Data provided ▸
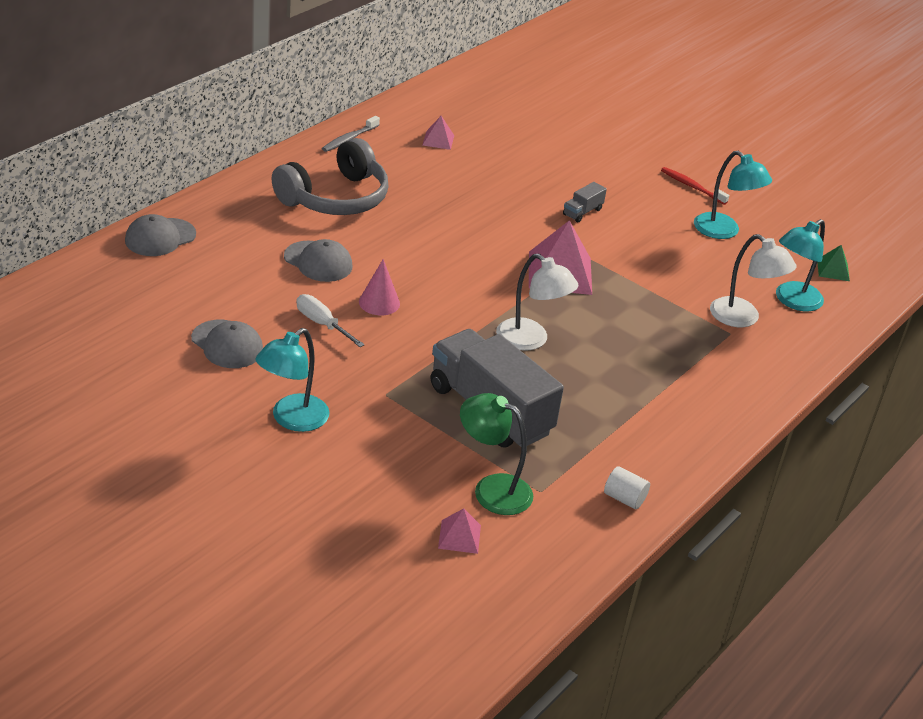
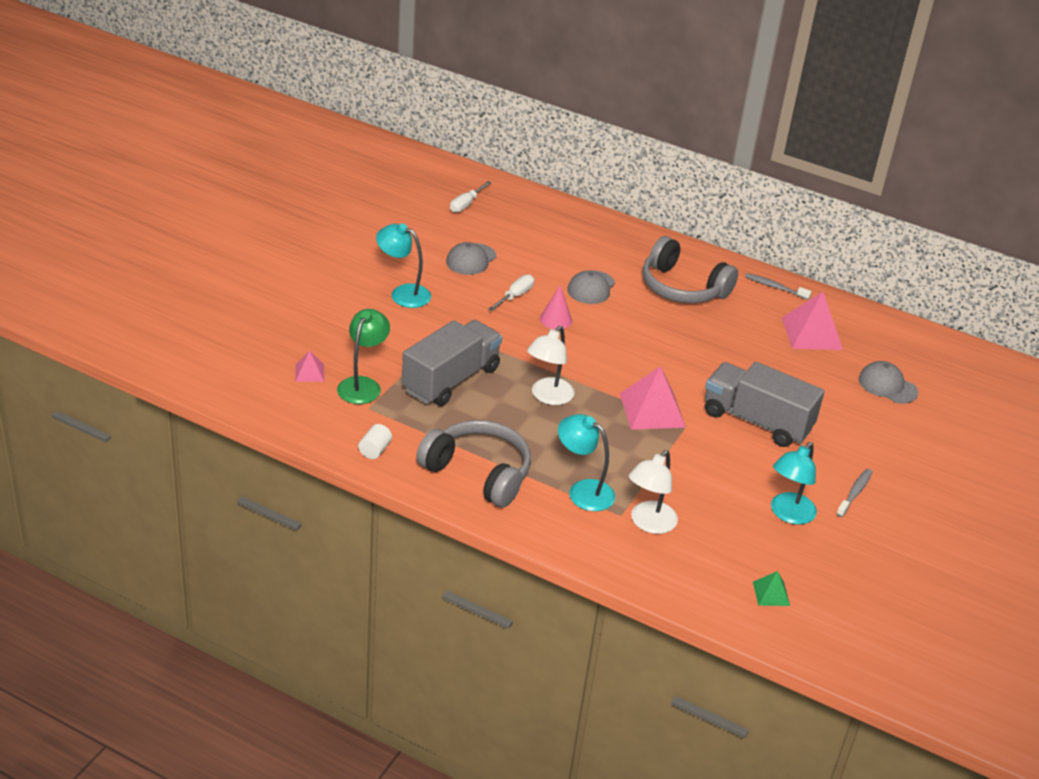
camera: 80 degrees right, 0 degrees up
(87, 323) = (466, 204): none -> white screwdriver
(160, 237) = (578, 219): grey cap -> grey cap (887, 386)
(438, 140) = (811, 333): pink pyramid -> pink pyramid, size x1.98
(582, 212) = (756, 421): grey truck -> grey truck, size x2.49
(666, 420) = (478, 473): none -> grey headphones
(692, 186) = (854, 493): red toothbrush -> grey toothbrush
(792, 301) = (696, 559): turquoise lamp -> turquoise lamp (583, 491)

About this exercise ▸
Line count for the string "size": say how many lines in the listing contain it, and add nothing.

Response for this exercise ▸
2